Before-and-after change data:
────────────────────
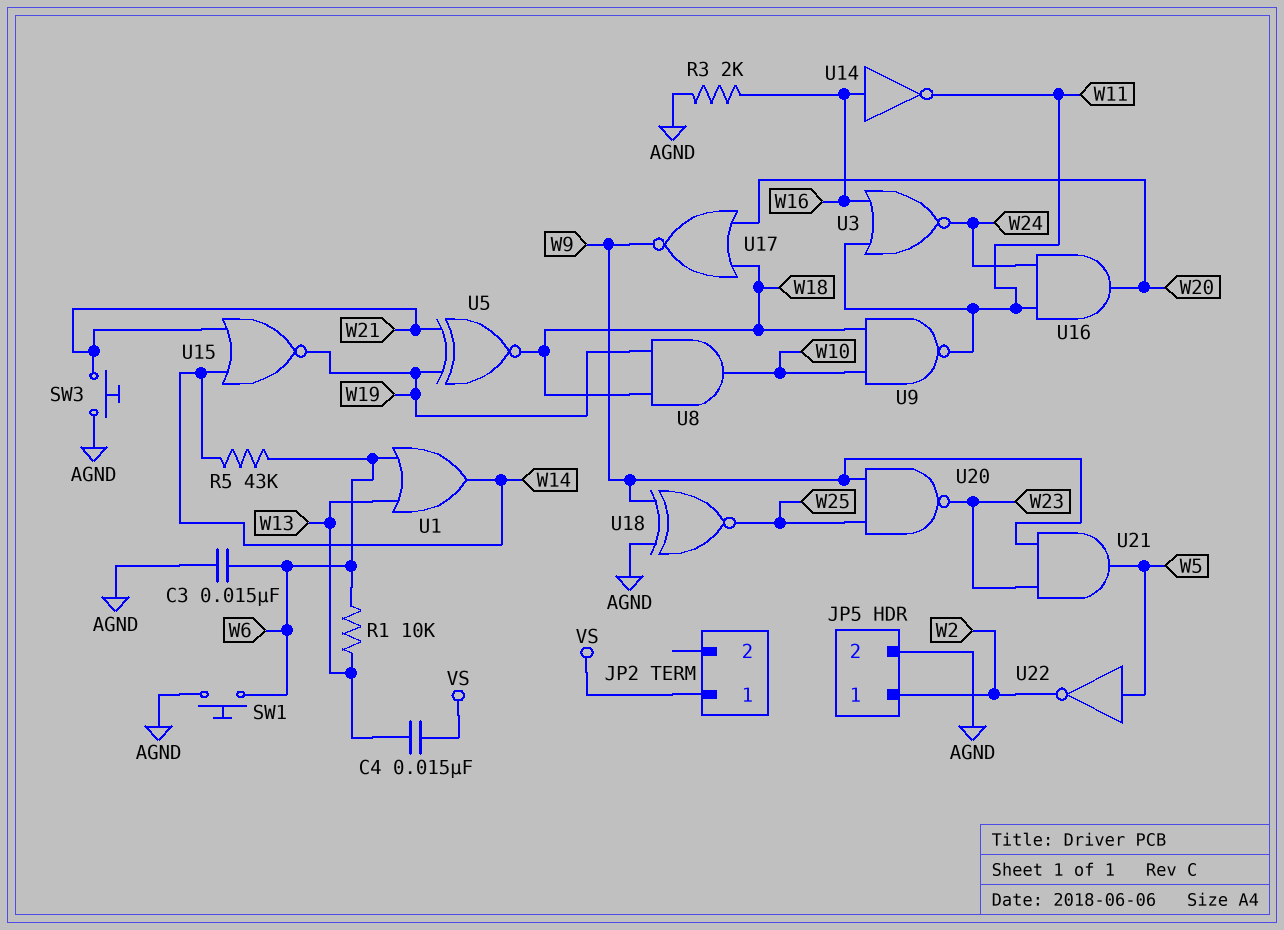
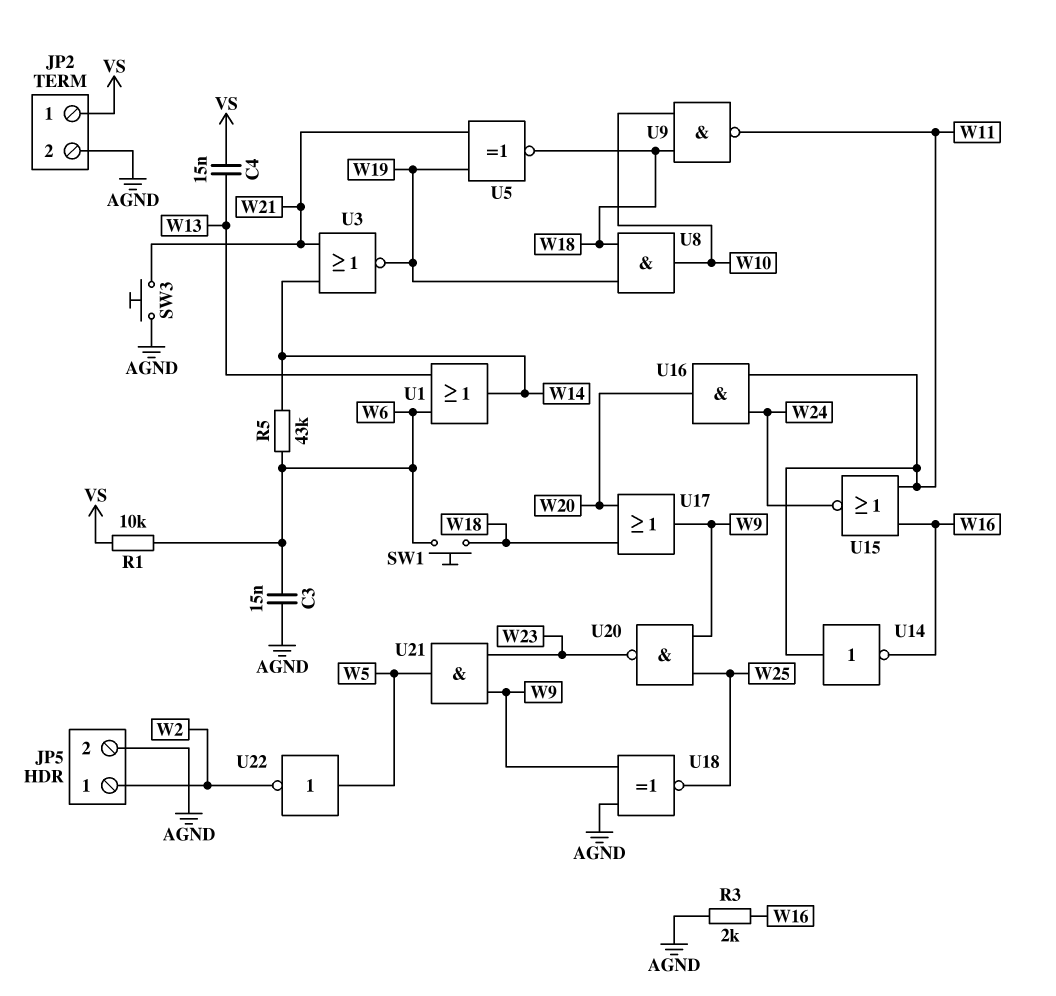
JP2 pin 2: none -> AGND
R1: 10k (W6, W13) -> 10k (VS, W6)
SW1: button (AGND, W6) -> button (W6, W18)
U3: NOR (in W11, in W16, out W24) -> NOR (in W14, in W21, out W19)
U14: NOT (in W16, out W11) -> NOT (in W11, out W16)
U15: NOR (in W14, in W21, out W19) -> NOR (in W11, in W16, out W24)
U17: NOR (in W18, in W20, out W9) -> OR (in W18, in W20, out W9)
────────────────────
#### PROBLEM
Start at the line containing "SW1: button (AGND, W6) -> button (W6, W18)". Repeat it and each line after it, word for word, to the end of the records.

#### RESULT
SW1: button (AGND, W6) -> button (W6, W18)
U3: NOR (in W11, in W16, out W24) -> NOR (in W14, in W21, out W19)
U14: NOT (in W16, out W11) -> NOT (in W11, out W16)
U15: NOR (in W14, in W21, out W19) -> NOR (in W11, in W16, out W24)
U17: NOR (in W18, in W20, out W9) -> OR (in W18, in W20, out W9)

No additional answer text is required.